▼
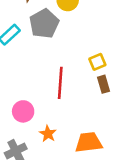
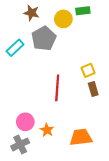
pink circle: (23, 111) -> (25, 122), moved

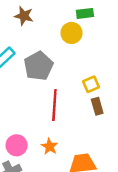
yellow circle: (63, 19) -> (71, 33), moved
gray pentagon: (44, 39) -> (39, 66), moved
orange star: (47, 130) -> (50, 147), moved

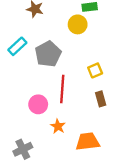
brown rectangle: (97, 106) -> (101, 99), moved
pink circle: (17, 145) -> (38, 104), moved

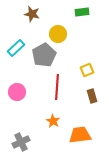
yellow circle: (78, 24) -> (58, 34), moved
pink circle: (38, 104) -> (17, 92), moved

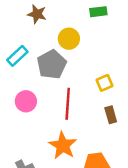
pink circle: (17, 92) -> (26, 101), moved
orange star: (53, 121) -> (63, 145), size x1.6

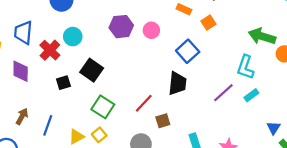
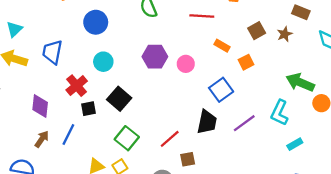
red cross: (50, 50) -> (77, 86), moved
purple diamond: (21, 71) -> (40, 106), moved
purple line: (223, 93) -> (244, 123), moved
cyan rectangle: (251, 95) -> (295, 144), moved
blue line: (48, 125) -> (68, 134), moved

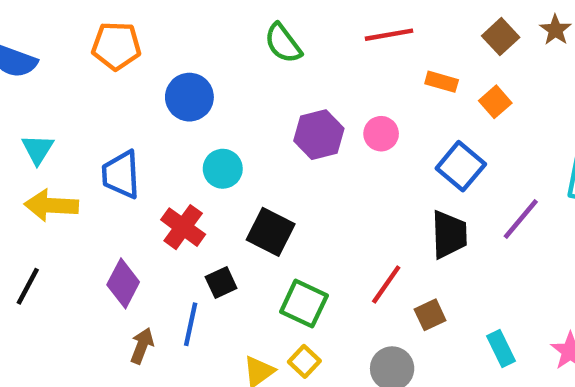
purple diamond: (40, 106) -> (123, 283), turned 35
black square: (89, 109) -> (221, 283), moved

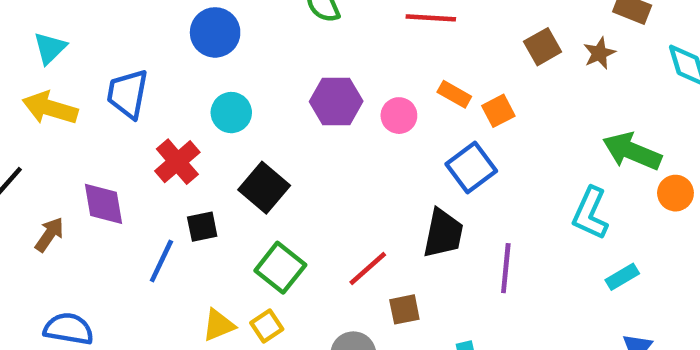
orange rectangle: (442, 82) -> (454, 94), moved
orange square: (495, 102) -> (498, 111), moved
purple line: (521, 219) -> (506, 268), moved, turned -48
purple diamond: (123, 283) -> (103, 204), turned -51
brown arrow: (142, 346) -> (49, 235), moved

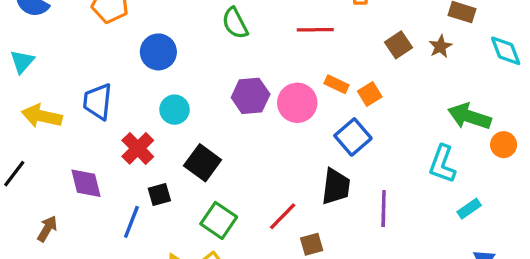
cyan triangle: (50, 48) -> (22, 62), moved
pink circle: (399, 116) -> (297, 103), size x1.5
brown arrow: (49, 235) -> (47, 229), moved

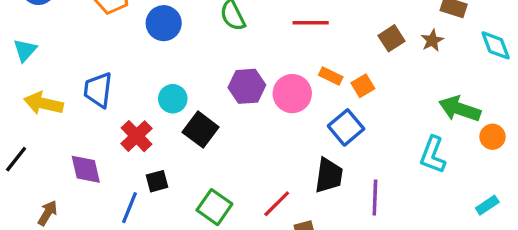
blue circle: (158, 52) -> (164, 23), moved
black square: (203, 163) -> (201, 130), moved
cyan rectangle: (469, 209) -> (487, 205), moved

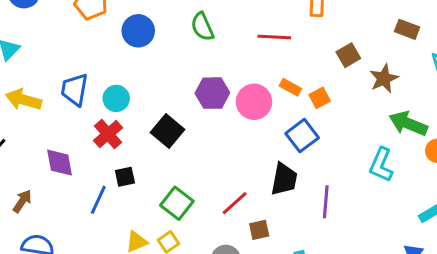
brown star: (432, 40) -> (384, 79), moved, size x1.4
cyan circle: (173, 99) -> (116, 98), moved

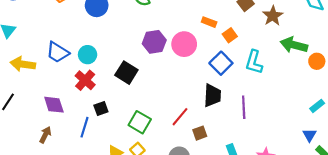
orange rectangle: (290, 87) -> (209, 22), moved
blue trapezoid: (75, 90) -> (58, 52), turned -60
cyan L-shape: (381, 165) -> (254, 62), moved
brown arrow: (22, 201) -> (45, 135), moved

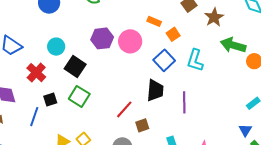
cyan circle: (88, 55) -> (56, 47), moved
green square: (140, 122) -> (79, 96), moved

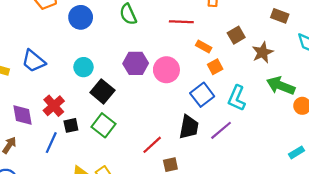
orange rectangle: (154, 21) -> (204, 46), moved
red cross: (36, 73) -> (54, 106), moved
purple line: (184, 102) -> (221, 130), moved, turned 45

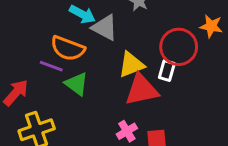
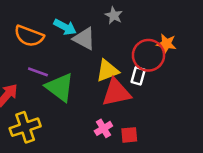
orange star: (211, 26) -> (166, 44), moved
orange semicircle: (68, 48) -> (29, 36), moved
green triangle: (77, 84) -> (60, 87), size x1.4

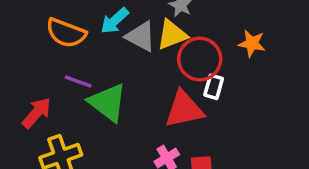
cyan arrow: (65, 27) -> (115, 21), turned 110
red circle: (148, 55) -> (200, 59), moved
yellow triangle: (107, 71) -> (172, 35), moved

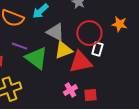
yellow triangle: (172, 35) -> (63, 50), moved
gray triangle: (141, 36) -> (55, 32), moved

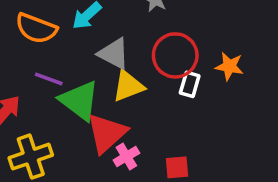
orange star: (119, 24) -> (229, 66), moved
red triangle: (80, 62) -> (107, 133), moved, turned -30
pink cross: (70, 90) -> (126, 157), moved

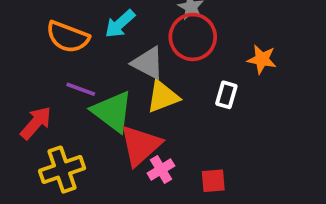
red circle: (175, 55) -> (193, 37), moved
orange star: (229, 66) -> (262, 59), moved

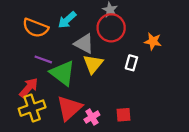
yellow triangle: (163, 97) -> (93, 64), turned -30
red arrow: (36, 123) -> (29, 88), moved
red triangle: (140, 145) -> (69, 108), moved
pink cross: (161, 170) -> (92, 117), moved

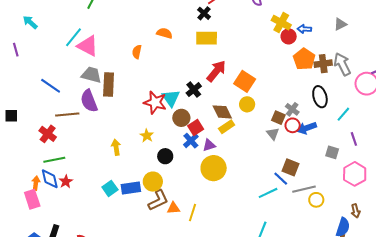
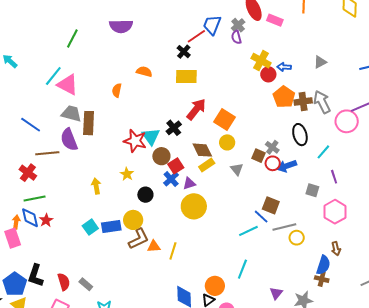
gray triangle: (273, 134) -> (237, 169), moved

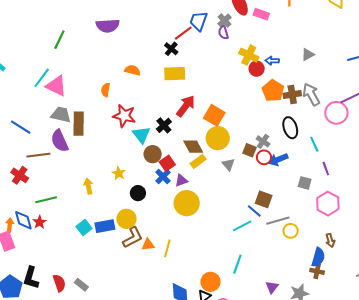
red star: (135, 141) -> (124, 116), moved
yellow circle: (227, 142) -> (218, 138), size x1.5
cyan line: (323, 152) -> (314, 144), turned -63
green line: (35, 199) -> (46, 200), moved

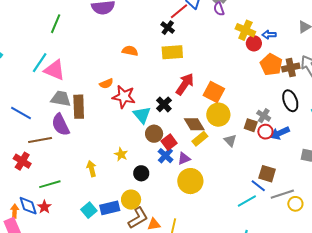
orange semicircle: (106, 90) -> (106, 84), moved, turned -120

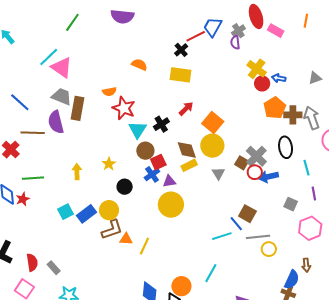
red arrow: (185, 84) -> (186, 109), size x0.7
gray cross: (264, 116) -> (256, 156), size x1.5
blue rectangle: (110, 208) -> (86, 214), turned -36

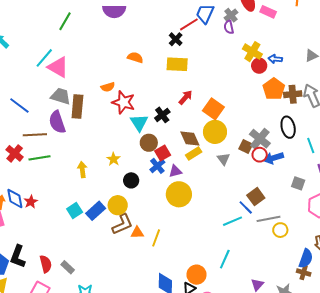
green line: (33, 178) -> (40, 158), moved
brown square: (247, 214) -> (256, 197), turned 30

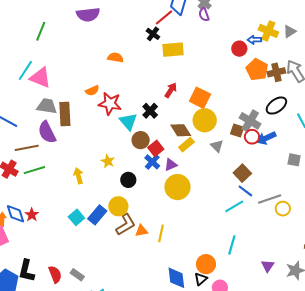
yellow cross: (252, 52) -> (268, 31), moved
yellow rectangle: (177, 64) -> (173, 50), moved
black ellipse: (288, 127) -> (276, 106), turned 75
brown square: (256, 197) -> (242, 173), moved

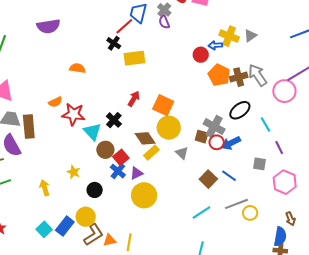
blue line: (245, 191) -> (229, 176), moved

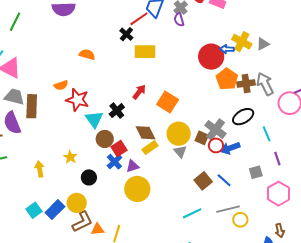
red circle: (201, 55) -> (211, 57), size x1.6
yellow circle: (169, 128) -> (179, 134), moved
gray square: (260, 164) -> (256, 172), turned -32

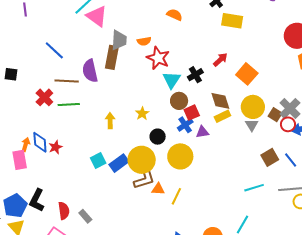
gray trapezoid: (14, 97) -> (119, 40), moved, turned 70
yellow circle: (137, 189) -> (180, 156), moved
yellow circle: (77, 203) -> (142, 160), size x1.4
▲
**Written task:** Give every line above again exactly, omitting whatever pictures appear.

**Solution to this task:**
pink circle: (23, 111) -> (25, 122), moved

yellow circle: (63, 19) -> (71, 33), moved
gray pentagon: (44, 39) -> (39, 66), moved
orange star: (47, 130) -> (50, 147), moved

brown rectangle: (97, 106) -> (101, 99), moved
pink circle: (17, 145) -> (38, 104), moved

yellow circle: (78, 24) -> (58, 34), moved
pink circle: (38, 104) -> (17, 92), moved

pink circle: (17, 92) -> (26, 101), moved
orange star: (53, 121) -> (63, 145), size x1.6

red cross: (50, 50) -> (77, 86), moved
purple diamond: (21, 71) -> (40, 106), moved
purple line: (223, 93) -> (244, 123), moved
cyan rectangle: (251, 95) -> (295, 144), moved
blue line: (48, 125) -> (68, 134), moved

purple diamond: (40, 106) -> (123, 283), turned 35
black square: (89, 109) -> (221, 283), moved

orange rectangle: (442, 82) -> (454, 94), moved
orange square: (495, 102) -> (498, 111), moved
purple line: (521, 219) -> (506, 268), moved, turned -48
purple diamond: (123, 283) -> (103, 204), turned -51
brown arrow: (142, 346) -> (49, 235), moved

cyan triangle: (50, 48) -> (22, 62), moved
pink circle: (399, 116) -> (297, 103), size x1.5
brown arrow: (49, 235) -> (47, 229), moved

blue circle: (158, 52) -> (164, 23), moved
black square: (203, 163) -> (201, 130), moved
cyan rectangle: (469, 209) -> (487, 205), moved

brown star: (432, 40) -> (384, 79), moved, size x1.4
cyan circle: (173, 99) -> (116, 98), moved

orange rectangle: (290, 87) -> (209, 22), moved
blue trapezoid: (75, 90) -> (58, 52), turned -60
cyan L-shape: (381, 165) -> (254, 62), moved
brown arrow: (22, 201) -> (45, 135), moved

cyan circle: (88, 55) -> (56, 47), moved
green square: (140, 122) -> (79, 96), moved

orange rectangle: (154, 21) -> (204, 46), moved
red cross: (36, 73) -> (54, 106), moved
purple line: (184, 102) -> (221, 130), moved, turned 45

orange star: (211, 26) -> (166, 44), moved
orange semicircle: (68, 48) -> (29, 36), moved
green triangle: (77, 84) -> (60, 87), size x1.4

cyan arrow: (65, 27) -> (115, 21), turned 110
red circle: (148, 55) -> (200, 59), moved
yellow triangle: (107, 71) -> (172, 35), moved

yellow triangle: (172, 35) -> (63, 50), moved
gray triangle: (141, 36) -> (55, 32), moved

orange star: (119, 24) -> (229, 66), moved
red triangle: (80, 62) -> (107, 133), moved, turned -30
pink cross: (70, 90) -> (126, 157), moved

red circle: (175, 55) -> (193, 37), moved
orange star: (229, 66) -> (262, 59), moved

yellow triangle: (163, 97) -> (93, 64), turned -30
red arrow: (36, 123) -> (29, 88), moved
red triangle: (140, 145) -> (69, 108), moved
pink cross: (161, 170) -> (92, 117), moved

gray triangle: (273, 134) -> (237, 169), moved

red star: (135, 141) -> (124, 116), moved
yellow circle: (227, 142) -> (218, 138), size x1.5
cyan line: (323, 152) -> (314, 144), turned -63
green line: (35, 199) -> (46, 200), moved

orange semicircle: (106, 90) -> (106, 84), moved, turned -120

red arrow: (185, 84) -> (186, 109), size x0.7
gray cross: (264, 116) -> (256, 156), size x1.5
blue rectangle: (110, 208) -> (86, 214), turned -36

green line: (33, 178) -> (40, 158), moved
brown square: (247, 214) -> (256, 197), turned 30

yellow cross: (252, 52) -> (268, 31), moved
yellow rectangle: (177, 64) -> (173, 50), moved
black ellipse: (288, 127) -> (276, 106), turned 75
brown square: (256, 197) -> (242, 173), moved

blue line: (245, 191) -> (229, 176), moved

red circle: (201, 55) -> (211, 57), size x1.6
yellow circle: (169, 128) -> (179, 134), moved
gray square: (260, 164) -> (256, 172), turned -32

gray trapezoid: (14, 97) -> (119, 40), moved, turned 70
yellow circle: (137, 189) -> (180, 156), moved
yellow circle: (77, 203) -> (142, 160), size x1.4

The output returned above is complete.